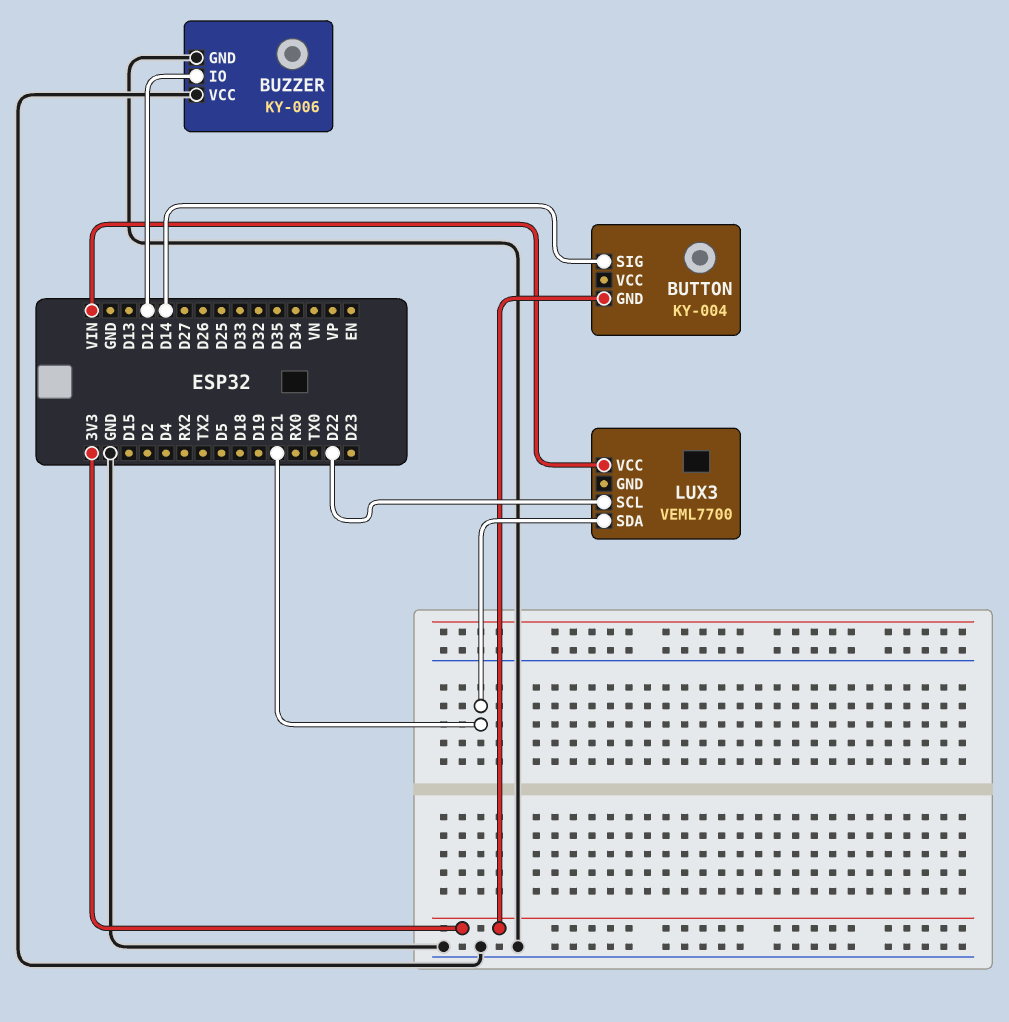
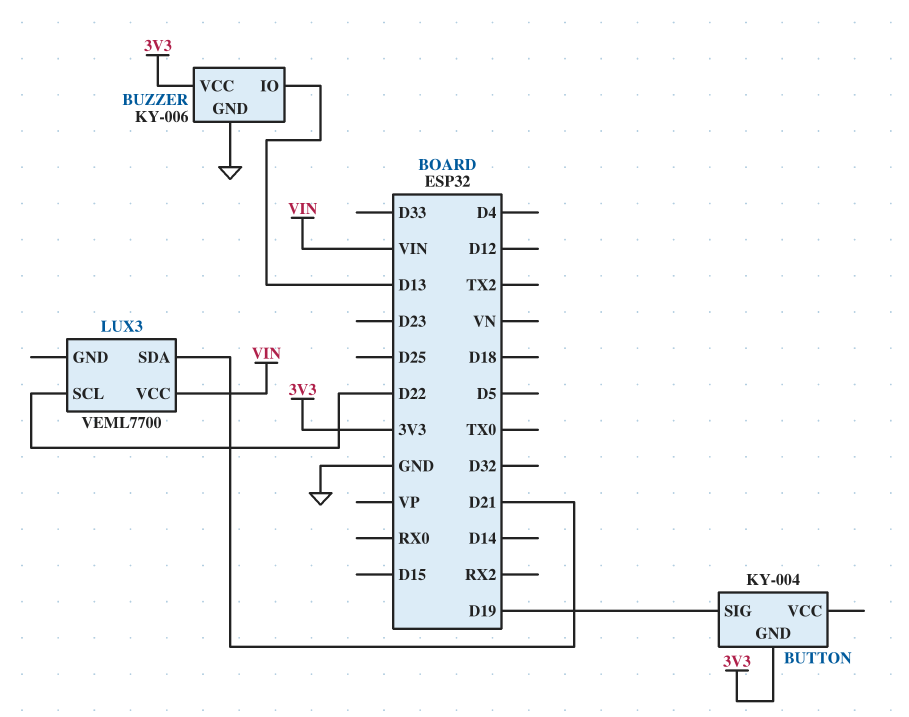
BUTTON pin SIG: D14 -> D19
BUZZER pin IO: D12 -> D13
BUZZER pin VCC: GND -> 3V3

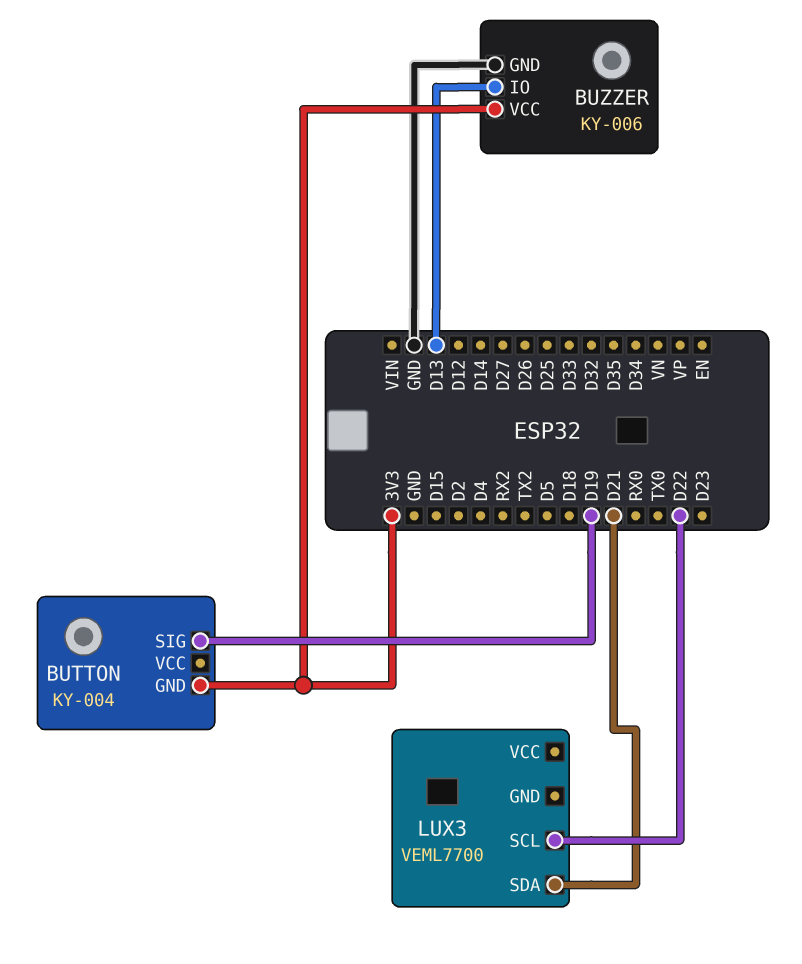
LUX3 pin VCC: VIN -> none

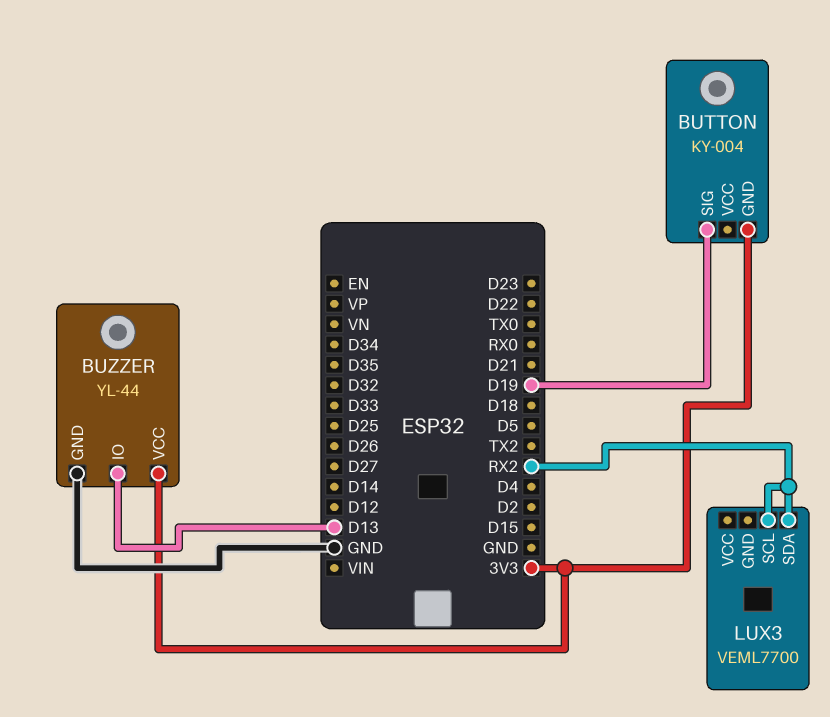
BUZZER: KY-006 -> YL-44
LUX3 pin SCL: D22 -> RX2
LUX3 pin SDA: D21 -> RX2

Aim of the task. Reproduce exactly and only the lines from the "LUX3 pin VCC: VIN -> none" line to the last line of the records above. Do not carry over any pictures.

Response below.
LUX3 pin VCC: VIN -> none

BUZZER: KY-006 -> YL-44
LUX3 pin SCL: D22 -> RX2
LUX3 pin SDA: D21 -> RX2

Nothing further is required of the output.